-- TASK DATA follows --

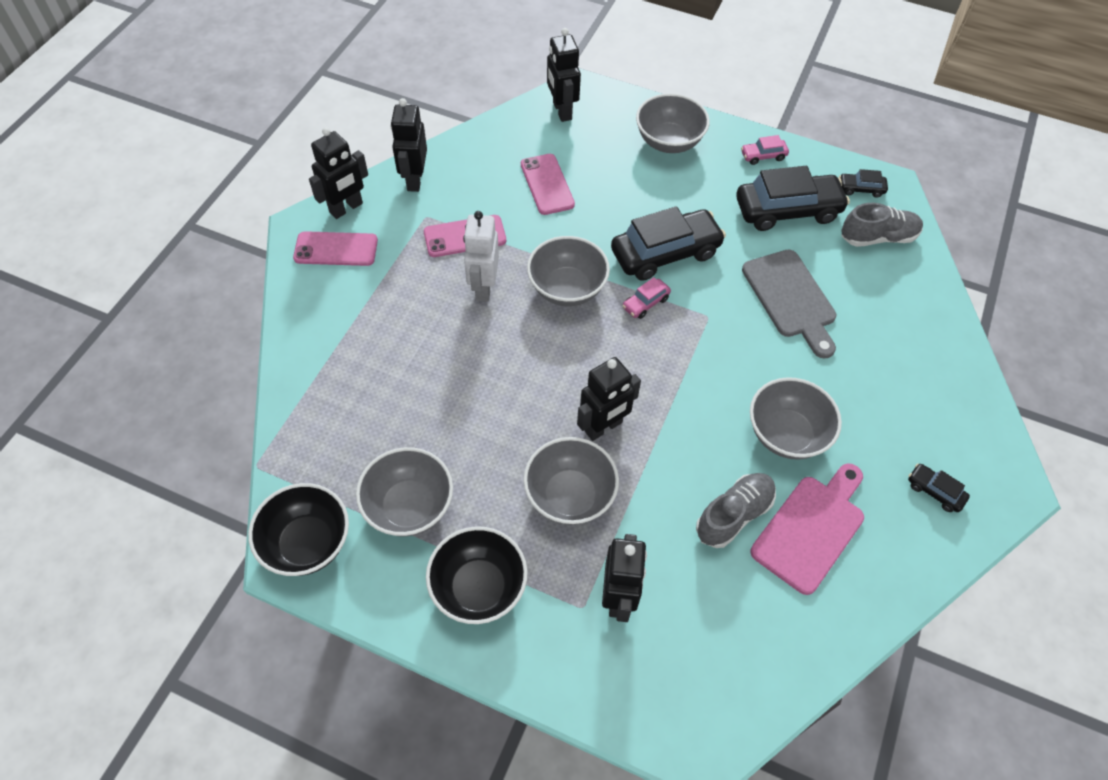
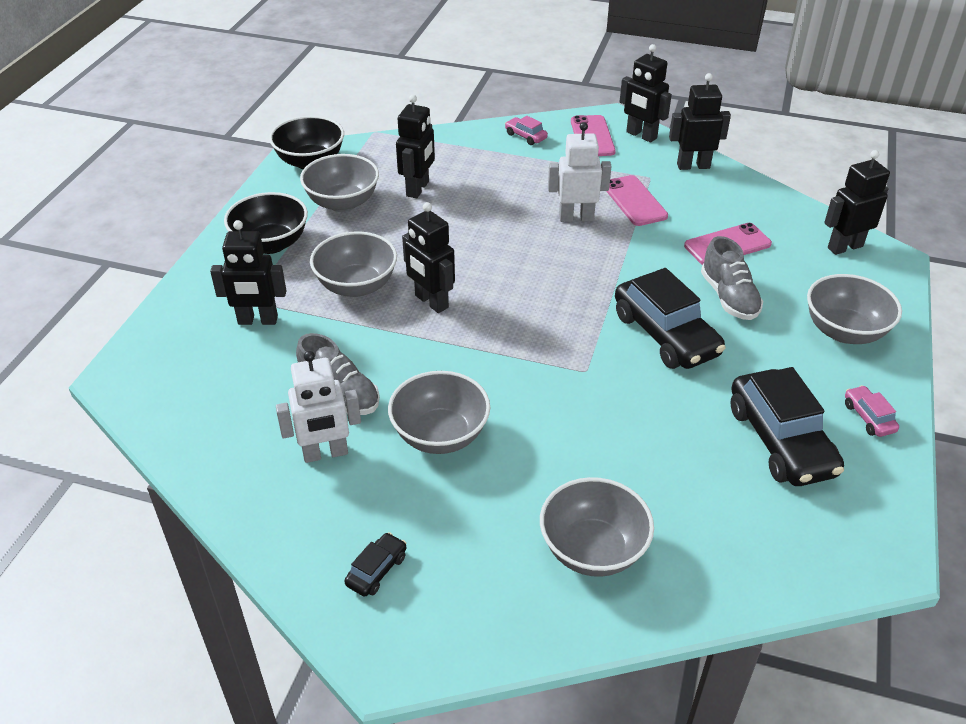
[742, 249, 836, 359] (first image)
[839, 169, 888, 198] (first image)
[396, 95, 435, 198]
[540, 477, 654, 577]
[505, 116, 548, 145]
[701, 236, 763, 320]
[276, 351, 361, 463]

-- TASK DATA concluded --

TASK BRIEF: Reproduce each line above that contains "image".

RESPONSE AREA:
[742, 249, 836, 359] (first image)
[839, 169, 888, 198] (first image)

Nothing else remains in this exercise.